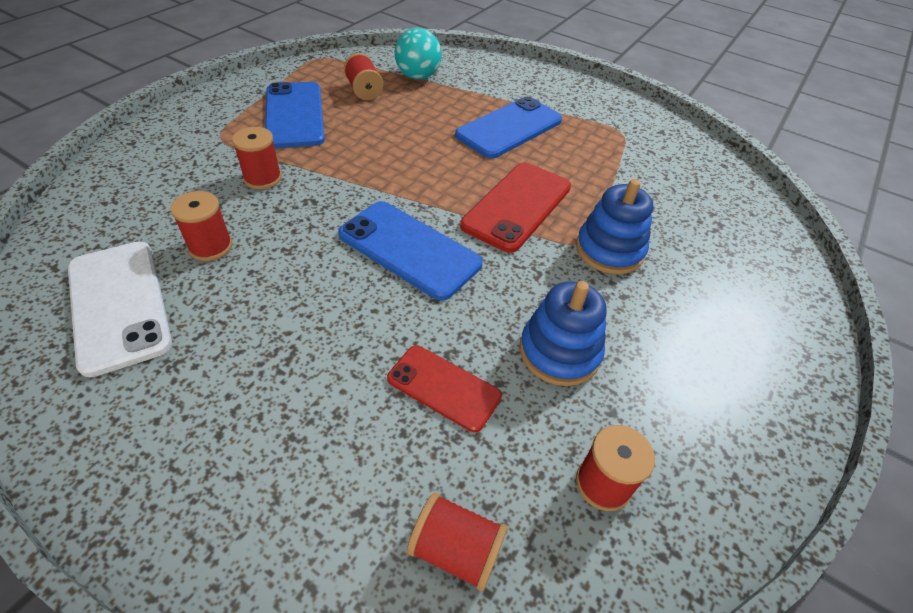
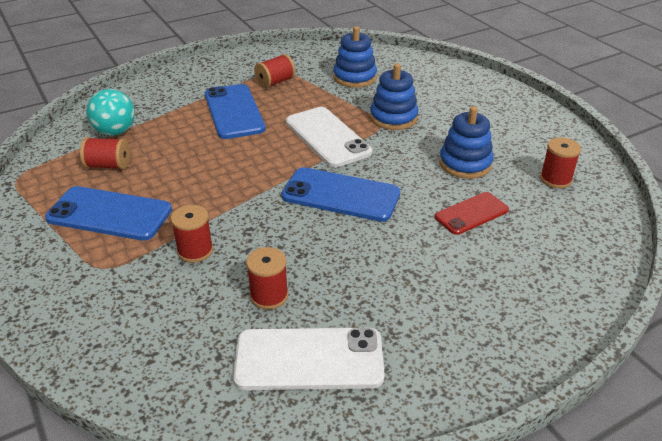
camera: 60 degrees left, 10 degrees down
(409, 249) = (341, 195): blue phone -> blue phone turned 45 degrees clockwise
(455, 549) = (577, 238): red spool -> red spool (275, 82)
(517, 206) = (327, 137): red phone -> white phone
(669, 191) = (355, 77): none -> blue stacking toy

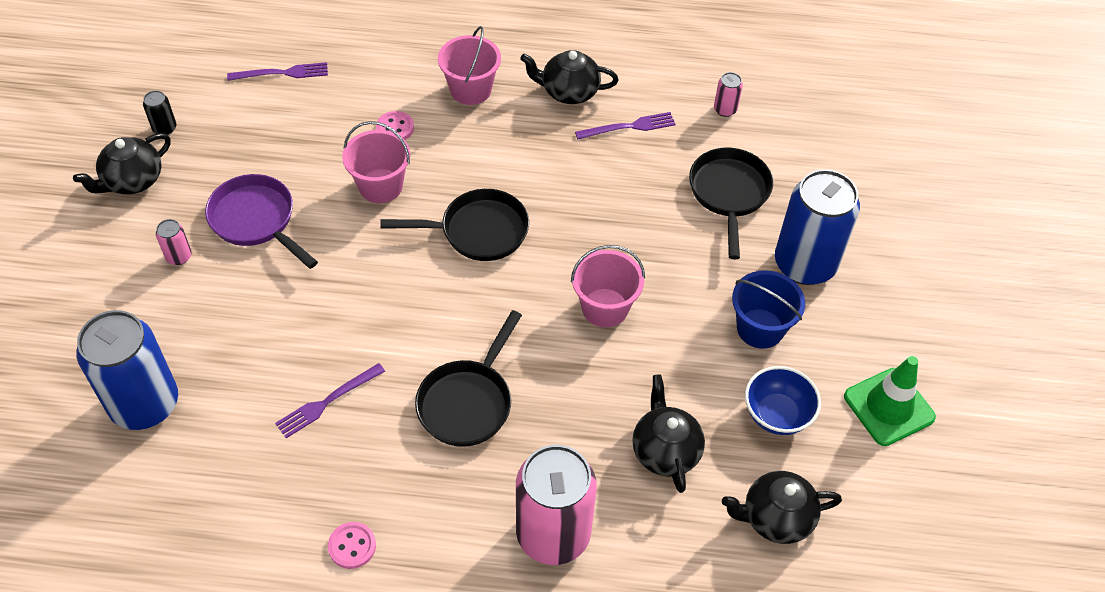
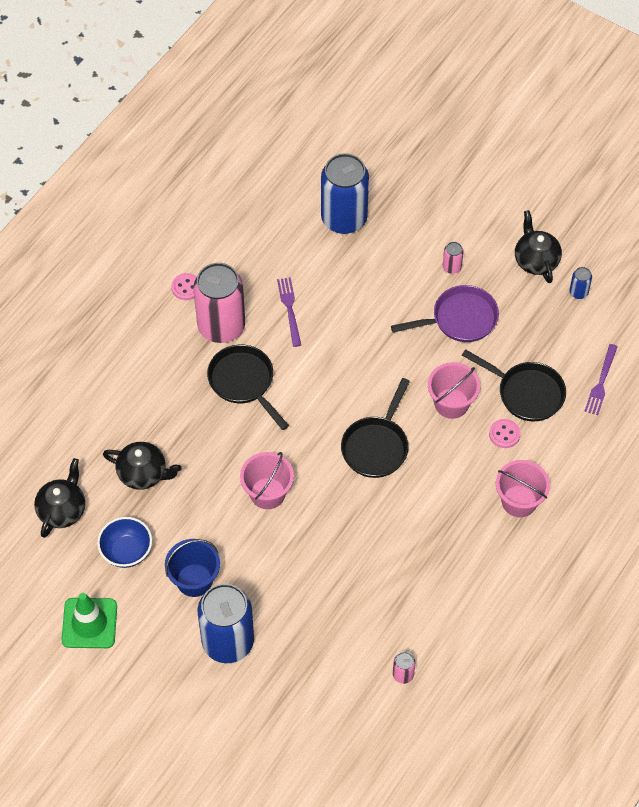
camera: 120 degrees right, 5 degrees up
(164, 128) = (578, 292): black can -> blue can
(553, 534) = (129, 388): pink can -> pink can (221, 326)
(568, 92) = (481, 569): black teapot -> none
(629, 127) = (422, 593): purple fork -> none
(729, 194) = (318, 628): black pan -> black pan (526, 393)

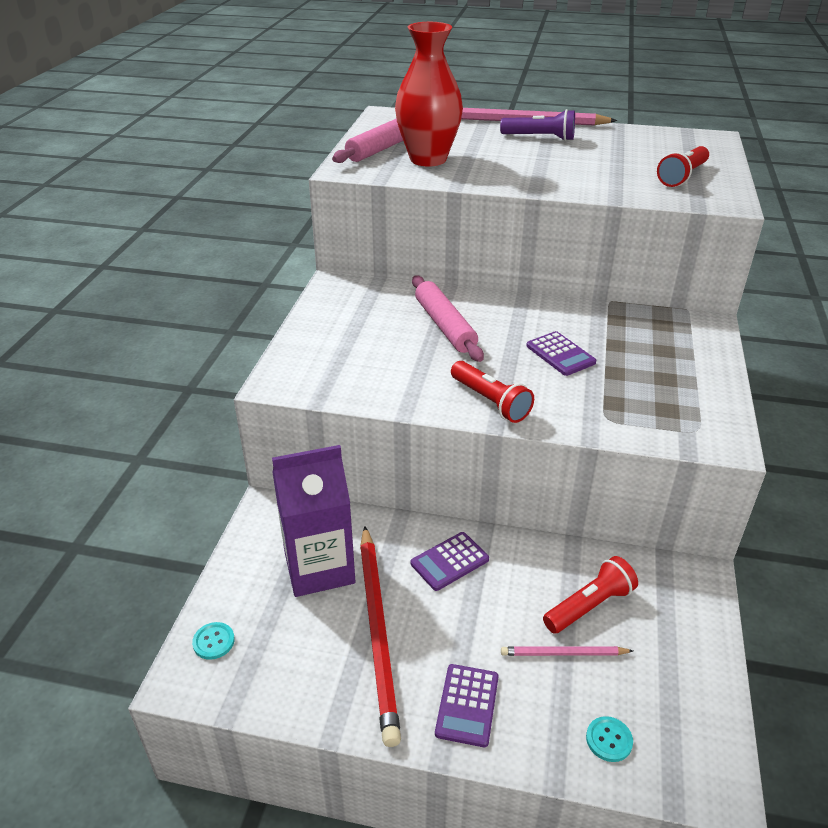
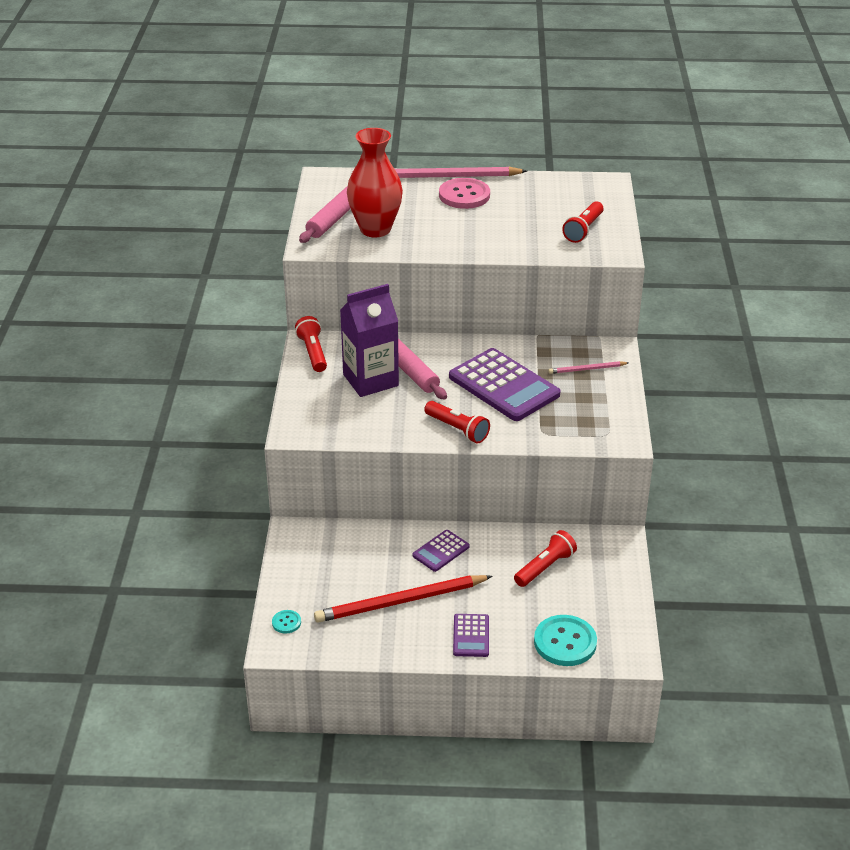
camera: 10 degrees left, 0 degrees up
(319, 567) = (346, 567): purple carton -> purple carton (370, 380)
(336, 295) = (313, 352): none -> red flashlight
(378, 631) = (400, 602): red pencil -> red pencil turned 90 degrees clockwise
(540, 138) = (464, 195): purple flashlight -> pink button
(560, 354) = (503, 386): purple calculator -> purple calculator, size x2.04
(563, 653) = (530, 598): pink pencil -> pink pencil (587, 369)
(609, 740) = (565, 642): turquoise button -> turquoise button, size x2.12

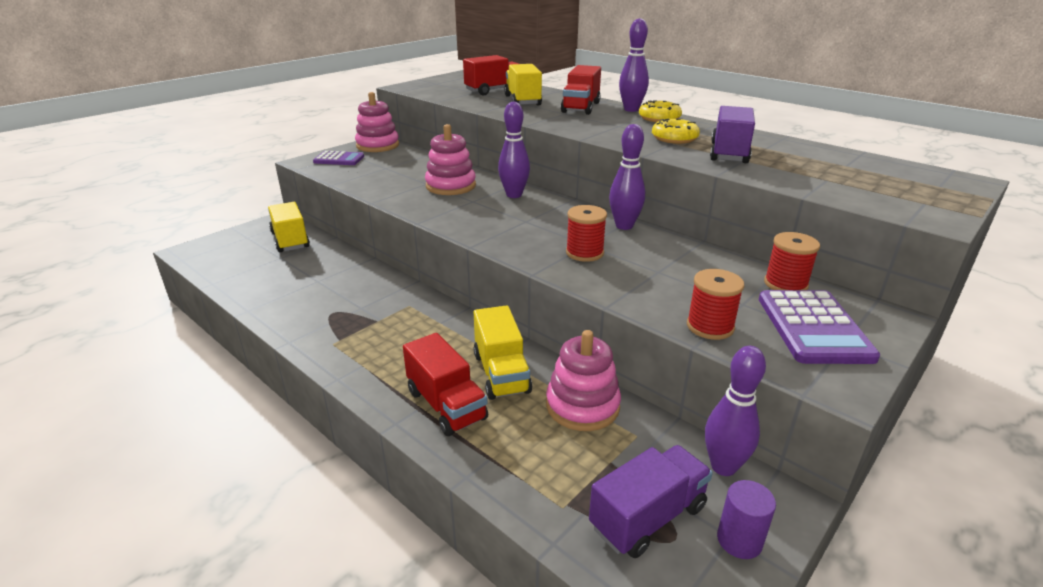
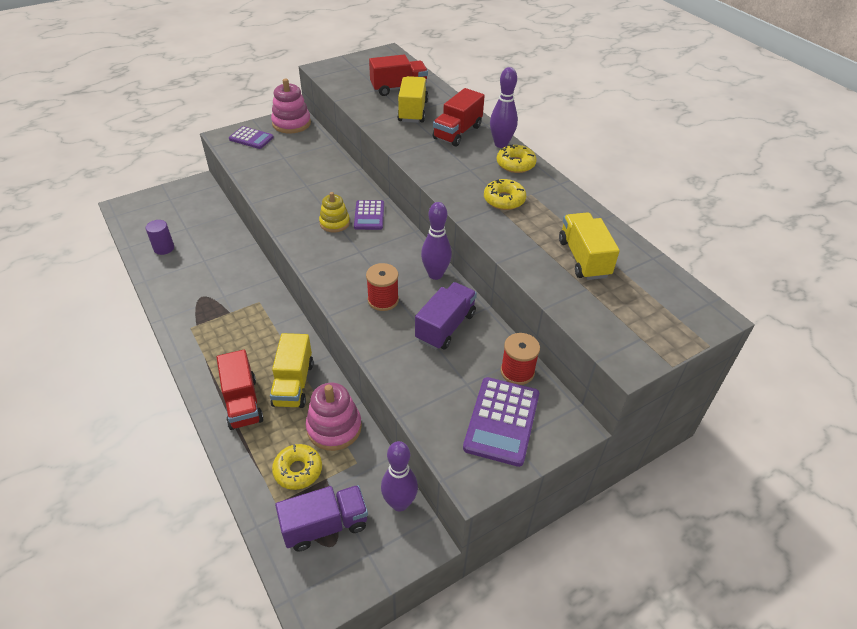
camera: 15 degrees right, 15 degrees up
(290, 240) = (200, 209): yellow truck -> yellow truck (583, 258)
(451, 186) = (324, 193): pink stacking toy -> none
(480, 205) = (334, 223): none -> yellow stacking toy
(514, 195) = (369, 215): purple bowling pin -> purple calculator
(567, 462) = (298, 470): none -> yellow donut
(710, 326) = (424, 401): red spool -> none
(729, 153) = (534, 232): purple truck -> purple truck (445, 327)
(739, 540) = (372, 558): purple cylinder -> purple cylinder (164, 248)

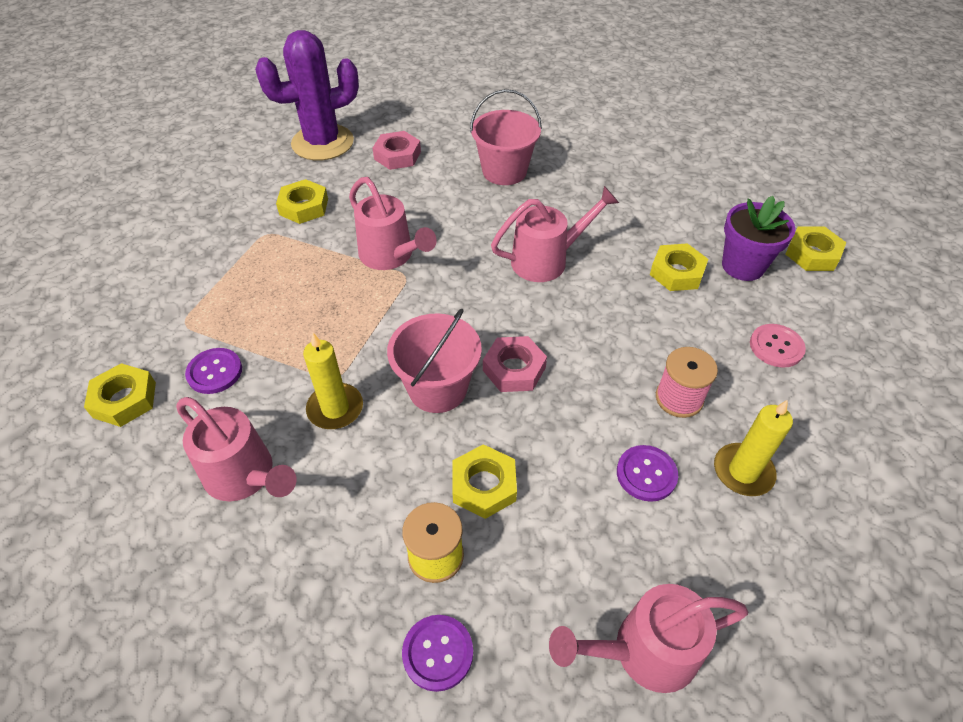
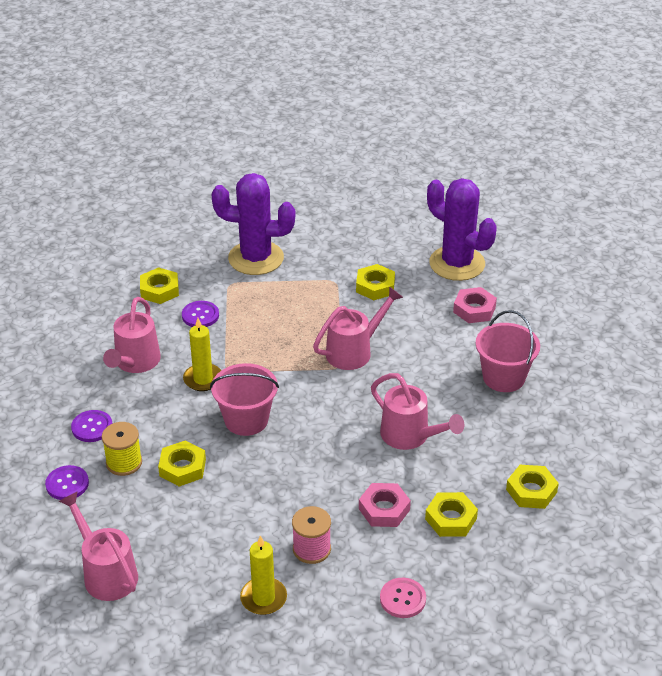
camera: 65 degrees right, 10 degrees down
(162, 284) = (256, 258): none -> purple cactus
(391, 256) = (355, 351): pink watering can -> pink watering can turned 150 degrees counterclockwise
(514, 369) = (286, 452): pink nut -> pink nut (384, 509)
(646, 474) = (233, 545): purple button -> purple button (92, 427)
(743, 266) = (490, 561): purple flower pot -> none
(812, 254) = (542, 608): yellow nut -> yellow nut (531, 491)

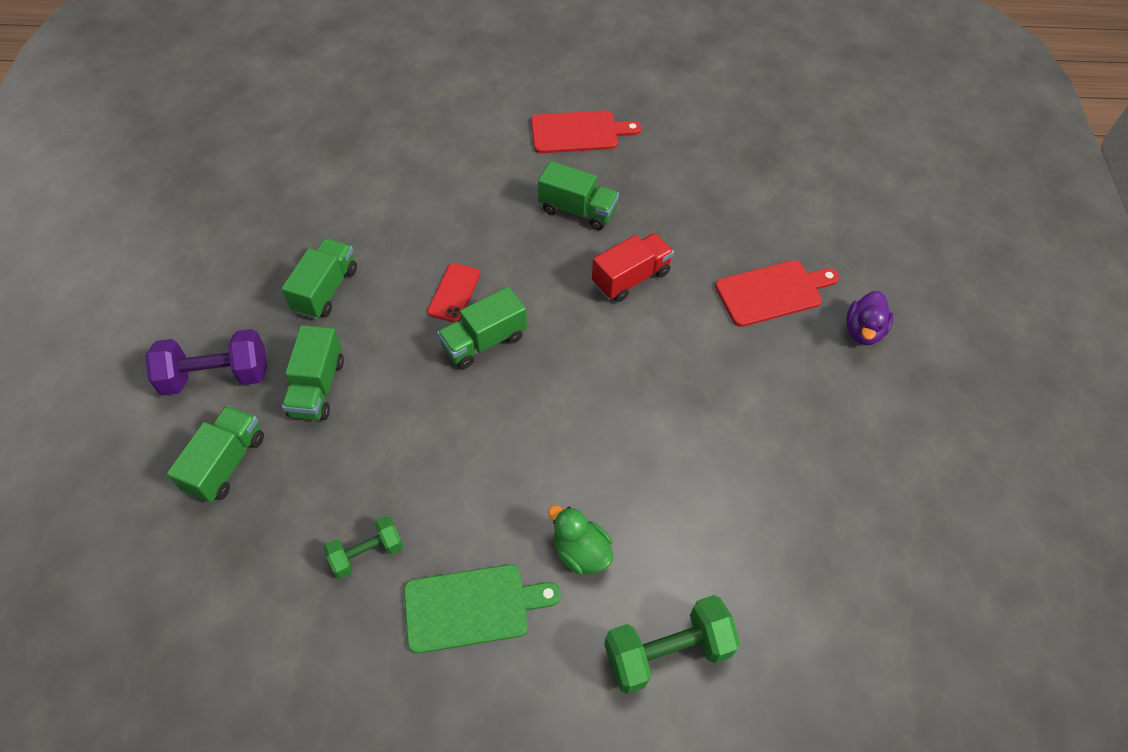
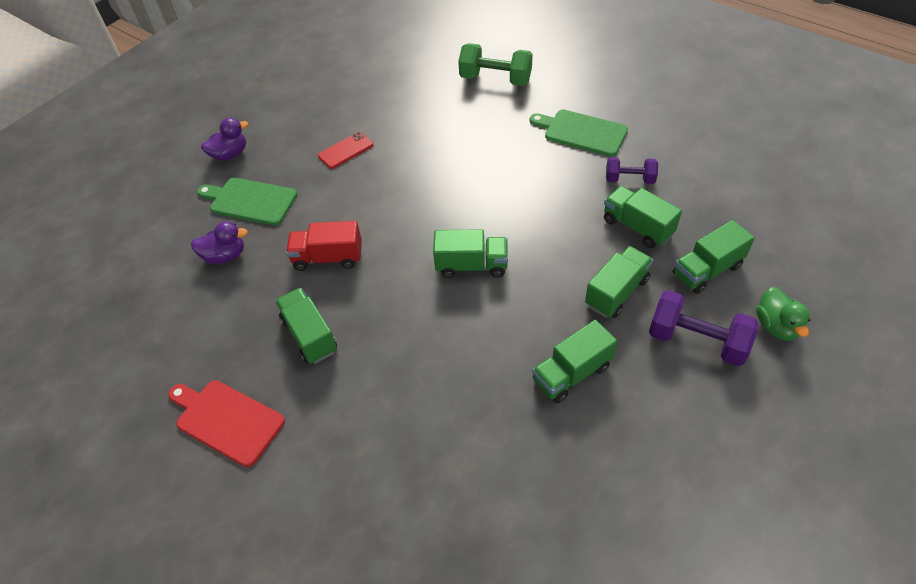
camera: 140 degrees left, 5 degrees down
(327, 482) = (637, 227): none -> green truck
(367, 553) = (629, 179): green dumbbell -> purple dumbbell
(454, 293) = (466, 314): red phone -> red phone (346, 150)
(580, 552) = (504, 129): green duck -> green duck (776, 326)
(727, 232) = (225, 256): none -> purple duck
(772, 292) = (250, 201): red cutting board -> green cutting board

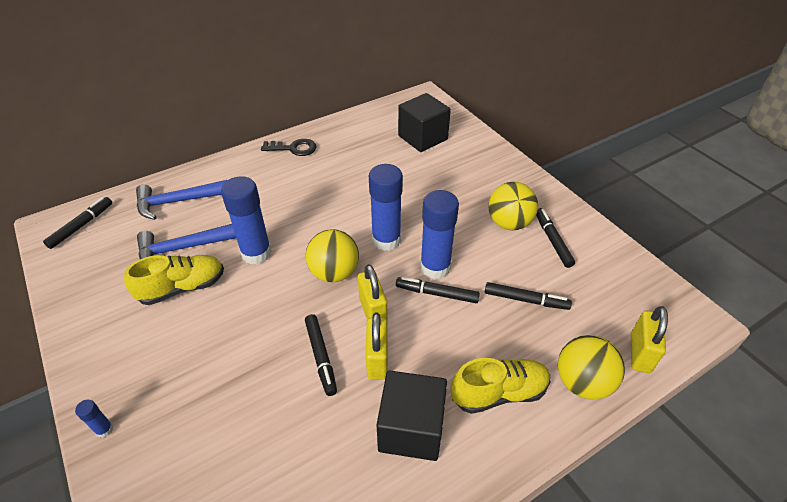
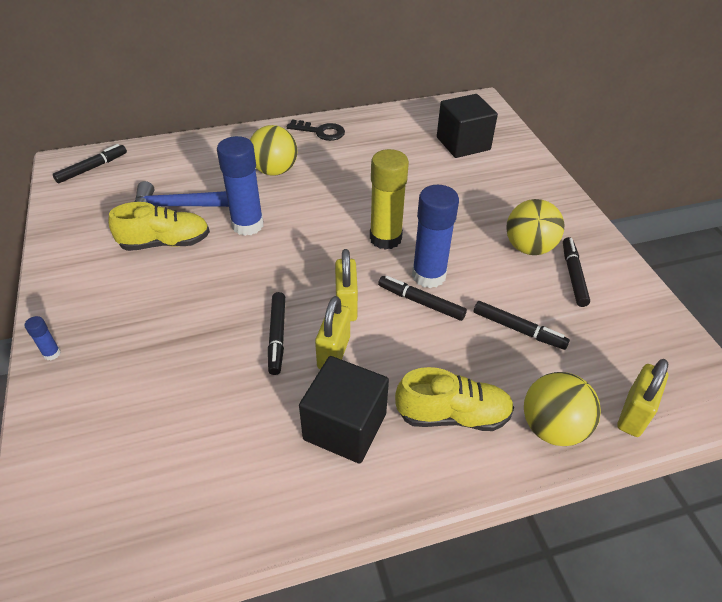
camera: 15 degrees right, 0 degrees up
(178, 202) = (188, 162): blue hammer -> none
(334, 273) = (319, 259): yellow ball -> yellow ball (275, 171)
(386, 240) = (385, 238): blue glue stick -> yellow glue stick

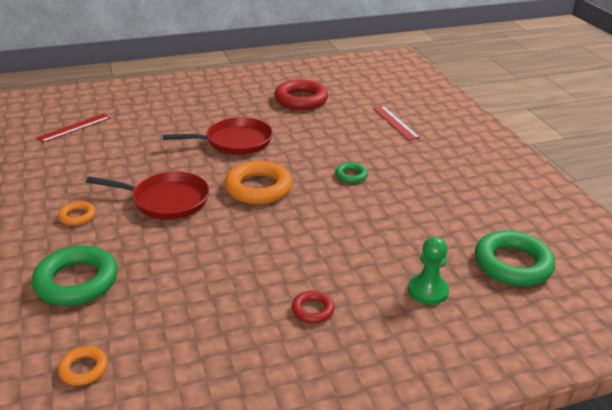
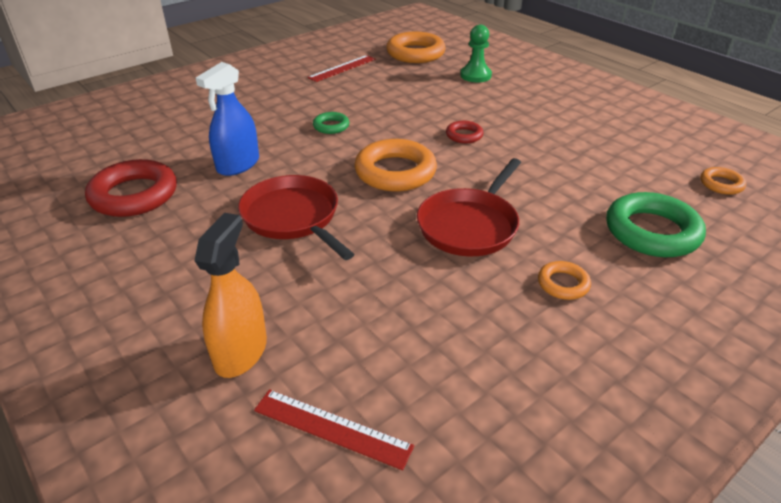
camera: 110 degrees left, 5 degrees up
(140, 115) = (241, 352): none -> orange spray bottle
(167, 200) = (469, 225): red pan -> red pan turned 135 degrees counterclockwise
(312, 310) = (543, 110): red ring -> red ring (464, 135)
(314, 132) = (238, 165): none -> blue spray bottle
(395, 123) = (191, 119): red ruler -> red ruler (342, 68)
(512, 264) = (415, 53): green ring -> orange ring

> _Task goal_
Pull each line containing the word "black" out of the data above.

> _Exercise output_
(164, 128) = (578, 292): black can -> blue can
(568, 92) = (481, 569): black teapot -> none
(729, 194) = (318, 628): black pan -> black pan (526, 393)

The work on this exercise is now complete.